## Your instructions:
Please reproduce the entries below, substituting "location" for every "coordinate" and leaving everything else unchanged.

-- START Data excerpts --

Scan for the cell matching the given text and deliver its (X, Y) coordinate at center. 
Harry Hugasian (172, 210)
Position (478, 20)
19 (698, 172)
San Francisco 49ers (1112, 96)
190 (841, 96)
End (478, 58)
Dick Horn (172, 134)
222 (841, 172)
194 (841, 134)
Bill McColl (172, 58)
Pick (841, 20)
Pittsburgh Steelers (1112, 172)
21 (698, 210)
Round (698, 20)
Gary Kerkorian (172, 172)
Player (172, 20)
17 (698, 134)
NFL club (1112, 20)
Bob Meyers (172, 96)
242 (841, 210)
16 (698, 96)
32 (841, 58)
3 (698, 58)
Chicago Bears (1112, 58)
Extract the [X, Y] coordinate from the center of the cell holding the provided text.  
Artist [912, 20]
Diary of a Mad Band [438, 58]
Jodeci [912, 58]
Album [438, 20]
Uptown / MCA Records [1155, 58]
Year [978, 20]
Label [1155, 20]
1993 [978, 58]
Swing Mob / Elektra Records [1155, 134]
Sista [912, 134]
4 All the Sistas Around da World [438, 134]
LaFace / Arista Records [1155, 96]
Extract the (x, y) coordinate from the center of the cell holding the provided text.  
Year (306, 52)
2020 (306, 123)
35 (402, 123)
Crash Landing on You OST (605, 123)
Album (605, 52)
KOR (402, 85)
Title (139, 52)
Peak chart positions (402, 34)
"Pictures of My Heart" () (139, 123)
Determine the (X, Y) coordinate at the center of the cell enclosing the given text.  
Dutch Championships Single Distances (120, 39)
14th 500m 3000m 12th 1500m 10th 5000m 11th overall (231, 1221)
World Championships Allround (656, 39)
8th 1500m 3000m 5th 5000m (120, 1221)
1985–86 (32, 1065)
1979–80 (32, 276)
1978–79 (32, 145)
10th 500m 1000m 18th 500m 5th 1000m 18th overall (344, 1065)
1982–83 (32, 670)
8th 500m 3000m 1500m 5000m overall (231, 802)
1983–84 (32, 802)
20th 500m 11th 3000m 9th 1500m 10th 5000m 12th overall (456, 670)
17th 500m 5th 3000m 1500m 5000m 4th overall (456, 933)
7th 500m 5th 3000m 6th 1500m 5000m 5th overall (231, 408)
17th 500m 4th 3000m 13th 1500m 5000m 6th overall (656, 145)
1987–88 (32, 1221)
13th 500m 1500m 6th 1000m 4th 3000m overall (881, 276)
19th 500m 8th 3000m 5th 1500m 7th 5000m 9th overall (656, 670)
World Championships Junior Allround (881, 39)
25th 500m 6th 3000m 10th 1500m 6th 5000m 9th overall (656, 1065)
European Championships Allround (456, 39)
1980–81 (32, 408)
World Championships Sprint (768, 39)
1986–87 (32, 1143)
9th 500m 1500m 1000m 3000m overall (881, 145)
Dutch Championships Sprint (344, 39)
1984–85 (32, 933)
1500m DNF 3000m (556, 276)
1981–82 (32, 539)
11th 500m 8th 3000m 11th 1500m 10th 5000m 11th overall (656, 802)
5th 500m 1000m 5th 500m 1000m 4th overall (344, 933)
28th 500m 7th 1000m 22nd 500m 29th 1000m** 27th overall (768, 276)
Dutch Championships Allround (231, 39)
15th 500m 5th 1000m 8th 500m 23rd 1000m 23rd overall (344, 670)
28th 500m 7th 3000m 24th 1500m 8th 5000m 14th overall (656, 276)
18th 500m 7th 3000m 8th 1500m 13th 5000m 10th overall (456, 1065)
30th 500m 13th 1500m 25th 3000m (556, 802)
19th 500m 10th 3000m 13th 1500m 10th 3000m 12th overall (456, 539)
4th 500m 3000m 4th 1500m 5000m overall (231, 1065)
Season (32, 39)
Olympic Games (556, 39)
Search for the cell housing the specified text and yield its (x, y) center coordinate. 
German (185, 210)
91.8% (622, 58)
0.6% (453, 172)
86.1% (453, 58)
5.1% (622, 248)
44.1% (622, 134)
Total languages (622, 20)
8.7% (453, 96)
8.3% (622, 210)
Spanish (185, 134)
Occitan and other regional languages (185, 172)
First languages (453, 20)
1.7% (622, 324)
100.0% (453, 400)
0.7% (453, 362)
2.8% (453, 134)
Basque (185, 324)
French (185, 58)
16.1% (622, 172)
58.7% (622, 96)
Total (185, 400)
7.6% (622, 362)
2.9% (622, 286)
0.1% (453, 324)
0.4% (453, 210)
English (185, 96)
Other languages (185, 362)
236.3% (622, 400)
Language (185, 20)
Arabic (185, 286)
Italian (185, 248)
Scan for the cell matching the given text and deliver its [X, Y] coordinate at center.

-- END Data excerpts --

## The output:
Scan for the cell matching the given text and deliver its (X, Y) location at center. 
Harry Hugasian (172, 210)
Position (478, 20)
19 (698, 172)
San Francisco 49ers (1112, 96)
190 (841, 96)
End (478, 58)
Dick Horn (172, 134)
222 (841, 172)
194 (841, 134)
Bill McColl (172, 58)
Pick (841, 20)
Pittsburgh Steelers (1112, 172)
21 (698, 210)
Round (698, 20)
Gary Kerkorian (172, 172)
Player (172, 20)
17 (698, 134)
NFL club (1112, 20)
Bob Meyers (172, 96)
242 (841, 210)
16 (698, 96)
32 (841, 58)
3 (698, 58)
Chicago Bears (1112, 58)
Extract the [X, Y] location from the center of the cell holding the provided text.  
Artist [912, 20]
Diary of a Mad Band [438, 58]
Jodeci [912, 58]
Album [438, 20]
Uptown / MCA Records [1155, 58]
Year [978, 20]
Label [1155, 20]
1993 [978, 58]
Swing Mob / Elektra Records [1155, 134]
Sista [912, 134]
4 All the Sistas Around da World [438, 134]
LaFace / Arista Records [1155, 96]
Extract the (x, y) location from the center of the cell holding the provided text.  
Year (306, 52)
2020 (306, 123)
35 (402, 123)
Crash Landing on You OST (605, 123)
Album (605, 52)
KOR (402, 85)
Title (139, 52)
Peak chart positions (402, 34)
"Pictures of My Heart" () (139, 123)
Determine the (X, Y) location at the center of the cell enclosing the given text.  
Dutch Championships Single Distances (120, 39)
14th 500m 3000m 12th 1500m 10th 5000m 11th overall (231, 1221)
World Championships Allround (656, 39)
8th 1500m 3000m 5th 5000m (120, 1221)
1985–86 (32, 1065)
1979–80 (32, 276)
1978–79 (32, 145)
10th 500m 1000m 18th 500m 5th 1000m 18th overall (344, 1065)
1982–83 (32, 670)
8th 500m 3000m 1500m 5000m overall (231, 802)
1983–84 (32, 802)
20th 500m 11th 3000m 9th 1500m 10th 5000m 12th overall (456, 670)
17th 500m 5th 3000m 1500m 5000m 4th overall (456, 933)
7th 500m 5th 3000m 6th 1500m 5000m 5th overall (231, 408)
17th 500m 4th 3000m 13th 1500m 5000m 6th overall (656, 145)
1987–88 (32, 1221)
13th 500m 1500m 6th 1000m 4th 3000m overall (881, 276)
19th 500m 8th 3000m 5th 1500m 7th 5000m 9th overall (656, 670)
World Championships Junior Allround (881, 39)
25th 500m 6th 3000m 10th 1500m 6th 5000m 9th overall (656, 1065)
European Championships Allround (456, 39)
1980–81 (32, 408)
World Championships Sprint (768, 39)
1986–87 (32, 1143)
9th 500m 1500m 1000m 3000m overall (881, 145)
Dutch Championships Sprint (344, 39)
1984–85 (32, 933)
1500m DNF 3000m (556, 276)
1981–82 (32, 539)
11th 500m 8th 3000m 11th 1500m 10th 5000m 11th overall (656, 802)
5th 500m 1000m 5th 500m 1000m 4th overall (344, 933)
28th 500m 7th 1000m 22nd 500m 29th 1000m** 27th overall (768, 276)
Dutch Championships Allround (231, 39)
15th 500m 5th 1000m 8th 500m 23rd 1000m 23rd overall (344, 670)
28th 500m 7th 3000m 24th 1500m 8th 5000m 14th overall (656, 276)
18th 500m 7th 3000m 8th 1500m 13th 5000m 10th overall (456, 1065)
30th 500m 13th 1500m 25th 3000m (556, 802)
19th 500m 10th 3000m 13th 1500m 10th 3000m 12th overall (456, 539)
4th 500m 3000m 4th 1500m 5000m overall (231, 1065)
Season (32, 39)
Olympic Games (556, 39)
Search for the cell housing the specified text and yield its (x, y) center location. 
German (185, 210)
91.8% (622, 58)
0.6% (453, 172)
86.1% (453, 58)
5.1% (622, 248)
44.1% (622, 134)
Total languages (622, 20)
8.7% (453, 96)
8.3% (622, 210)
Spanish (185, 134)
Occitan and other regional languages (185, 172)
First languages (453, 20)
1.7% (622, 324)
100.0% (453, 400)
0.7% (453, 362)
2.8% (453, 134)
Basque (185, 324)
French (185, 58)
16.1% (622, 172)
58.7% (622, 96)
Total (185, 400)
7.6% (622, 362)
2.9% (622, 286)
0.1% (453, 324)
0.4% (453, 210)
English (185, 96)
Other languages (185, 362)
236.3% (622, 400)
Language (185, 20)
Arabic (185, 286)
Italian (185, 248)
Scan for the cell matching the given text and deliver its [X, Y] location at center.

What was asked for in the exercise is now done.